Arrange every line of the listing below as a Markdown table with the columns "Row" and "Line". Number the rows in order and omit blank lines.

**Item position entries:**

——————

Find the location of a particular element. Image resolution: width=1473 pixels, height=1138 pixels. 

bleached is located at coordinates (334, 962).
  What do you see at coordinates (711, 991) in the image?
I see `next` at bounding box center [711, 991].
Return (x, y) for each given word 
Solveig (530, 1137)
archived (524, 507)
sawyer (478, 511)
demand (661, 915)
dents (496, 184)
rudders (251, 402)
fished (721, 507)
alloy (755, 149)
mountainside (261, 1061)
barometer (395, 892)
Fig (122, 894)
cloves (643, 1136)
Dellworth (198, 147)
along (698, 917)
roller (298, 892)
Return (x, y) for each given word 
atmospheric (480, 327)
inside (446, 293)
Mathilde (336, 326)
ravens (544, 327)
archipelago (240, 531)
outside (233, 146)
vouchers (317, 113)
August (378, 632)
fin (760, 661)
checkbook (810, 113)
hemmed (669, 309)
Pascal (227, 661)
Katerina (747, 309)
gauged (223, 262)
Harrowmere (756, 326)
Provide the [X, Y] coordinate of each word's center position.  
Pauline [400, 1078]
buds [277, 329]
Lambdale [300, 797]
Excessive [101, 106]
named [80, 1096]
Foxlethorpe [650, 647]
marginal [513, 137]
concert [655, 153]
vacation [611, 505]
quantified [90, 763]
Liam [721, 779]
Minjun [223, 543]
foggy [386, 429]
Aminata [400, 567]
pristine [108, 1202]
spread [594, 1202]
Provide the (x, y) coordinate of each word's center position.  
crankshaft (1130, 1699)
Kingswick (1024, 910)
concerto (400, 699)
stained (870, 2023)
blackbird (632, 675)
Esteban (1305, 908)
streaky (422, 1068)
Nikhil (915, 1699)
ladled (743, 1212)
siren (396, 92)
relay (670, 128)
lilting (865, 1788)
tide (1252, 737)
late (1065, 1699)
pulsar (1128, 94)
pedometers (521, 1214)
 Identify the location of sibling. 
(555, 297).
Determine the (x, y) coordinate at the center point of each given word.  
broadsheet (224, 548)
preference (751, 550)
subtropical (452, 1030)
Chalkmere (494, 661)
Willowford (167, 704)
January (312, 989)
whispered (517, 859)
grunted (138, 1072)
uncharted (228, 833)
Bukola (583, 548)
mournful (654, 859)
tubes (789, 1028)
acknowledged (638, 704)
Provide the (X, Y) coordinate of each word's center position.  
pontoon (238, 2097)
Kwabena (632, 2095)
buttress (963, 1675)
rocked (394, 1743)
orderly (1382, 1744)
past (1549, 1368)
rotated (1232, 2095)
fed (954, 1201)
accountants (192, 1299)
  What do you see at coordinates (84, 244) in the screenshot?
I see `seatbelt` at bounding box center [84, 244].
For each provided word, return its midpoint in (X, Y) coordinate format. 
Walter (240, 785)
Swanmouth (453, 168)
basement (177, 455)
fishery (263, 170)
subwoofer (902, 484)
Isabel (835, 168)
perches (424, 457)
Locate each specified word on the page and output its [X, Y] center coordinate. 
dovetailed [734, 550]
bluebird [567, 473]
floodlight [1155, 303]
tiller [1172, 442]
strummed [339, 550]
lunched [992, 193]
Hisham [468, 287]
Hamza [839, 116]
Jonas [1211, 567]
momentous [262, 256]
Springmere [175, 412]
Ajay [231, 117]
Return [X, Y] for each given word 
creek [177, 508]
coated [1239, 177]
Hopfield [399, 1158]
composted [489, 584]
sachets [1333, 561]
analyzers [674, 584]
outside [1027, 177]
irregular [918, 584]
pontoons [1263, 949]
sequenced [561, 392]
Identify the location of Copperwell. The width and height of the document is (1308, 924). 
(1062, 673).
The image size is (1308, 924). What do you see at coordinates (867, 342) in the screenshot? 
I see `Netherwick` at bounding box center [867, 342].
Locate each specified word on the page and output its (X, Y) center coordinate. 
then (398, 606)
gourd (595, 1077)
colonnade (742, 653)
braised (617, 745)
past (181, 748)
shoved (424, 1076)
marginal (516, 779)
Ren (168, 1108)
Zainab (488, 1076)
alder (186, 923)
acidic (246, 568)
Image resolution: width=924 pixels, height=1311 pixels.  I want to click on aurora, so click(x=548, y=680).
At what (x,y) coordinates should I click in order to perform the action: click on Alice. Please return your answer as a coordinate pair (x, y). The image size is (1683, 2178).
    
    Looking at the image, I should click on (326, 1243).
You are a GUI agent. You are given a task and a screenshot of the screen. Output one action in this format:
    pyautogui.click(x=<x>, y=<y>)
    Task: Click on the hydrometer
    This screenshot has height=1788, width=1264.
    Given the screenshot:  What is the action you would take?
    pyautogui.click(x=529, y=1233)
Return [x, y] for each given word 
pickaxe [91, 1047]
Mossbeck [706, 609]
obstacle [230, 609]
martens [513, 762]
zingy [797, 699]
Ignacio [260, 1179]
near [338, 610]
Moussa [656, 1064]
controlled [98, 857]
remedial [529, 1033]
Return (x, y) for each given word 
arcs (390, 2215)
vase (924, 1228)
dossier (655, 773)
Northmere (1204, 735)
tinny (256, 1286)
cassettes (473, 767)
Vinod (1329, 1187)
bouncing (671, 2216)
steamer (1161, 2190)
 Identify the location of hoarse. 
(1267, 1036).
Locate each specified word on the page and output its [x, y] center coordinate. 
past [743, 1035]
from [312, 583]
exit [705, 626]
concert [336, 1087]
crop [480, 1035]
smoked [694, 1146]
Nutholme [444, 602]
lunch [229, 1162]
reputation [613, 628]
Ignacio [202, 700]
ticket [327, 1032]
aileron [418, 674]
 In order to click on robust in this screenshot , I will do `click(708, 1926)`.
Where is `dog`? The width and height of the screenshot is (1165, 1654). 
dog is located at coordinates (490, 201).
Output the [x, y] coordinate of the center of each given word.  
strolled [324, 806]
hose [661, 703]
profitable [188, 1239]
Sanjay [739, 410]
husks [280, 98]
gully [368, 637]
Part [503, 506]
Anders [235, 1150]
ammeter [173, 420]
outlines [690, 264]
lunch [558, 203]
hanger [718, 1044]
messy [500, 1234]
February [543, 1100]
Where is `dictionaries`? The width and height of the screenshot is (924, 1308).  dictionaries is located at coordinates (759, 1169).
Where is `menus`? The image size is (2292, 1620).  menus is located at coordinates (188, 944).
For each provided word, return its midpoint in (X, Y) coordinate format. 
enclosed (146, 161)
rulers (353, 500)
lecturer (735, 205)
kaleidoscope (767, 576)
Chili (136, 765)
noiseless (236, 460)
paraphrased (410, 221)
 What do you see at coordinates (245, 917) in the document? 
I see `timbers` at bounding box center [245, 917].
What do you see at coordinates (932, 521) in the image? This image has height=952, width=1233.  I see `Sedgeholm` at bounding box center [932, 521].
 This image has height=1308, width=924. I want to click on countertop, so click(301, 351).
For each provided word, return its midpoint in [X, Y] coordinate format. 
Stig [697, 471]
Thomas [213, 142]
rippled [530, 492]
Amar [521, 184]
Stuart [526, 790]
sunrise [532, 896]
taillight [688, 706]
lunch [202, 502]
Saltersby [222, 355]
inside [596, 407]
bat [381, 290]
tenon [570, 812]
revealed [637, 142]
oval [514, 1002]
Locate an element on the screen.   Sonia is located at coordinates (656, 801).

——————

**REPLY:**
| Row | Line |
|---|---|
| 1 | Find the location of a particular element. Image resolution: width=1473 pixels, height=1138 pixels.  |
| 2 | bleached is located at coordinates (334, 962). |
| 3 |   What do you see at coordinates (711, 991) in the image? |
| 4 | I see `next` at bounding box center [711, 991]. |
| 5 | Return (x, y) for each given word  |
| 6 | Solveig (530, 1137) |
| 7 | archived (524, 507) |
| 8 | sawyer (478, 511) |
| 9 | demand (661, 915) |
| 10 | dents (496, 184) |
| 11 | rudders (251, 402) |
| 12 | fished (721, 507) |
| 13 | alloy (755, 149) |
| 14 | mountainside (261, 1061) |
| 15 | barometer (395, 892) |
| 16 | Fig (122, 894) |
| 17 | cloves (643, 1136) |
| 18 | Dellworth (198, 147) |
| 19 | along (698, 917) |
| 20 | roller (298, 892) |
| 21 | Return (x, y) for each given word  |
| 22 | atmospheric (480, 327) |
| 23 | inside (446, 293) |
| 24 | Mathilde (336, 326) |
| 25 | ravens (544, 327) |
| 26 | archipelago (240, 531) |
| 27 | outside (233, 146) |
| 28 | vouchers (317, 113) |
| 29 | August (378, 632) |
| 30 | fin (760, 661) |
| 31 | checkbook (810, 113) |
| 32 | hemmed (669, 309) |
| 33 | Pascal (227, 661) |
| 34 | Katerina (747, 309) |
| 35 | gauged (223, 262) |
| 36 | Harrowmere (756, 326) |
| 37 | Provide the [X, Y] coordinate of each word's center position.   |
| 38 | Pauline [400, 1078] |
| 39 | buds [277, 329] |
| 40 | Lambdale [300, 797] |
| 41 | Excessive [101, 106] |
| 42 | named [80, 1096] |
| 43 | Foxlethorpe [650, 647] |
| 44 | marginal [513, 137] |
| 45 | concert [655, 153] |
| 46 | vacation [611, 505] |
| 47 | quantified [90, 763] |
| 48 | Liam [721, 779] |
| 49 | Minjun [223, 543] |
| 50 | foggy [386, 429] |
| 51 | Aminata [400, 567] |
| 52 | pristine [108, 1202] |
| 53 | spread [594, 1202] |
| 54 | Provide the (x, y) coordinate of each word's center position.   |
| 55 | crankshaft (1130, 1699) |
| 56 | Kingswick (1024, 910) |
| 57 | concerto (400, 699) |
| 58 | stained (870, 2023) |
| 59 | blackbird (632, 675) |
| 60 | Esteban (1305, 908) |
| 61 | streaky (422, 1068) |
| 62 | Nikhil (915, 1699) |
| 63 | ladled (743, 1212) |
| 64 | siren (396, 92) |
| 65 | relay (670, 128) |
| 66 | lilting (865, 1788) |
| 67 | tide (1252, 737) |
| 68 | late (1065, 1699) |
| 69 | pulsar (1128, 94) |
| 70 | pedometers (521, 1214) |
| 71 |  Identify the location of sibling.  |
| 72 | (555, 297). |
| 73 | Determine the (x, y) coordinate at the center point of each given word.   |
| 74 | broadsheet (224, 548) |
| 75 | preference (751, 550) |
| 76 | subtropical (452, 1030) |
| 77 | Chalkmere (494, 661) |
| 78 | Willowford (167, 704) |
| 79 | January (312, 989) |
| 80 | whispered (517, 859) |
| 81 | grunted (138, 1072) |
| 82 | uncharted (228, 833) |
| 83 | Bukola (583, 548) |
| 84 | mournful (654, 859) |
| 85 | tubes (789, 1028) |
| 86 | acknowledged (638, 704) |
| 87 | Provide the (X, Y) coordinate of each word's center position.   |
| 88 | pontoon (238, 2097) |
| 89 | Kwabena (632, 2095) |
| 90 | buttress (963, 1675) |
| 91 | rocked (394, 1743) |
| 92 | orderly (1382, 1744) |
| 93 | past (1549, 1368) |
| 94 | rotated (1232, 2095) |
| 95 | fed (954, 1201) |
| 96 | accountants (192, 1299) |
| 97 |   What do you see at coordinates (84, 244) in the screenshot? |
| 98 | I see `seatbelt` at bounding box center [84, 244]. |
| 99 | For each provided word, return its midpoint in (X, Y) coordinate format.  |
| 100 | Walter (240, 785) |
| 101 | Swanmouth (453, 168) |
| 102 | basement (177, 455) |
| 103 | fishery (263, 170) |
| 104 | subwoofer (902, 484) |
| 105 | Isabel (835, 168) |
| 106 | perches (424, 457) |
| 107 | Locate each specified word on the page and output its [X, Y] center coordinate.  |
| 108 | dovetailed [734, 550] |
| 109 | bluebird [567, 473] |
| 110 | floodlight [1155, 303] |
| 111 | tiller [1172, 442] |
| 112 | strummed [339, 550] |
| 113 | lunched [992, 193] |
| 114 | Hisham [468, 287] |
| 115 | Hamza [839, 116] |
| 116 | Jonas [1211, 567] |
| 117 | momentous [262, 256] |
| 118 | Springmere [175, 412] |
| 119 | Ajay [231, 117] |
| 120 | Return [X, Y] for each given word  |
| 121 | creek [177, 508] |
| 122 | coated [1239, 177] |
| 123 | Hopfield [399, 1158] |
| 124 | composted [489, 584] |
| 125 | sachets [1333, 561] |
| 126 | analyzers [674, 584] |
| 127 | outside [1027, 177] |
| 128 | irregular [918, 584] |
| 129 | pontoons [1263, 949] |
| 130 | sequenced [561, 392] |
| 131 | Identify the location of Copperwell. The width and height of the document is (1308, 924).  |
| 132 | (1062, 673). |
| 133 | The image size is (1308, 924). What do you see at coordinates (867, 342) in the screenshot?  |
| 134 | I see `Netherwick` at bounding box center [867, 342]. |
| 135 | Locate each specified word on the page and output its (X, Y) center coordinate.  |
| 136 | then (398, 606) |
| 137 | gourd (595, 1077) |
| 138 | colonnade (742, 653) |
| 139 | braised (617, 745) |
| 140 | past (181, 748) |
| 141 | shoved (424, 1076) |
| 142 | marginal (516, 779) |
| 143 | Ren (168, 1108) |
| 144 | Zainab (488, 1076) |
| 145 | alder (186, 923) |
| 146 | acidic (246, 568) |
| 147 | Image resolution: width=924 pixels, height=1311 pixels.  I want to click on aurora, so click(x=548, y=680). |
| 148 | At what (x,y) coordinates should I click in order to perform the action: click on Alice. Please return your answer as a coordinate pair (x, y). The image size is (1683, 2178). |
| 149 |     Looking at the image, I should click on (326, 1243). |
| 150 | You are a GUI agent. You are given a task and a screenshot of the screen. Output one action in this format: |
| 151 |     pyautogui.click(x=<x>, y=<y>) |
| 152 |     Task: Click on the hydrometer |
| 153 |     This screenshot has height=1788, width=1264. |
| 154 |     Given the screenshot:  What is the action you would take? |
| 155 |     pyautogui.click(x=529, y=1233) |
| 156 | Return [x, y] for each given word  |
| 157 | pickaxe [91, 1047] |
| 158 | Mossbeck [706, 609] |
| 159 | obstacle [230, 609] |
| 160 | martens [513, 762] |
| 161 | zingy [797, 699] |
| 162 | Ignacio [260, 1179] |
| 163 | near [338, 610] |
| 164 | Moussa [656, 1064] |
| 165 | controlled [98, 857] |
| 166 | remedial [529, 1033] |
| 167 | Return (x, y) for each given word  |
| 168 | arcs (390, 2215) |
| 169 | vase (924, 1228) |
| 170 | dossier (655, 773) |
| 171 | Northmere (1204, 735) |
| 172 | tinny (256, 1286) |
| 173 | cassettes (473, 767) |
| 174 | Vinod (1329, 1187) |
| 175 | bouncing (671, 2216) |
| 176 | steamer (1161, 2190) |
| 177 |  Identify the location of hoarse.  |
| 178 | (1267, 1036). |
| 179 | Locate each specified word on the page and output its [x, y] center coordinate.  |
| 180 | past [743, 1035] |
| 181 | from [312, 583] |
| 182 | exit [705, 626] |
| 183 | concert [336, 1087] |
| 184 | crop [480, 1035] |
| 185 | smoked [694, 1146] |
| 186 | Nutholme [444, 602] |
| 187 | lunch [229, 1162] |
| 188 | reputation [613, 628] |
| 189 | Ignacio [202, 700] |
| 190 | ticket [327, 1032] |
| 191 | aileron [418, 674] |
| 192 |  In order to click on robust in this screenshot , I will do `click(708, 1926)`. |
| 193 | Where is `dog`? The width and height of the screenshot is (1165, 1654).  |
| 194 | dog is located at coordinates (490, 201). |
| 195 | Output the [x, y] coordinate of the center of each given word.   |
| 196 | strolled [324, 806] |
| 197 | hose [661, 703] |
| 198 | profitable [188, 1239] |
| 199 | Sanjay [739, 410] |
| 200 | husks [280, 98] |
| 201 | gully [368, 637] |
| 202 | Part [503, 506] |
| 203 | Anders [235, 1150] |
| 204 | ammeter [173, 420] |
| 205 | outlines [690, 264] |
| 206 | lunch [558, 203] |
| 207 | hanger [718, 1044] |
| 208 | messy [500, 1234] |
| 209 | February [543, 1100] |
| 210 | Where is `dictionaries`? The width and height of the screenshot is (924, 1308).  dictionaries is located at coordinates (759, 1169). |
| 211 | Where is `menus`? The image size is (2292, 1620).  menus is located at coordinates (188, 944). |
| 212 | For each provided word, return its midpoint in (X, Y) coordinate format.  |
| 213 | enclosed (146, 161) |
| 214 | rulers (353, 500) |
| 215 | lecturer (735, 205) |
| 216 | kaleidoscope (767, 576) |
| 217 | Chili (136, 765) |
| 218 | noiseless (236, 460) |
| 219 | paraphrased (410, 221) |
| 220 |  What do you see at coordinates (245, 917) in the document?  |
| 221 | I see `timbers` at bounding box center [245, 917]. |
| 222 | What do you see at coordinates (932, 521) in the image? This image has height=952, width=1233.  I see `Sedgeholm` at bounding box center [932, 521]. |
| 223 |  This image has height=1308, width=924. I want to click on countertop, so click(301, 351). |
| 224 | For each provided word, return its midpoint in [X, Y] coordinate format.  |
| 225 | Stig [697, 471] |
| 226 | Thomas [213, 142] |
| 227 | rippled [530, 492] |
| 228 | Amar [521, 184] |
| 229 | Stuart [526, 790] |
| 230 | sunrise [532, 896] |
| 231 | taillight [688, 706] |
| 232 | lunch [202, 502] |
| 233 | Saltersby [222, 355] |
| 234 | inside [596, 407] |
| 235 | bat [381, 290] |
| 236 | tenon [570, 812] |
| 237 | revealed [637, 142] |
| 238 | oval [514, 1002] |
| 239 | Locate an element on the screen.   Sonia is located at coordinates (656, 801). |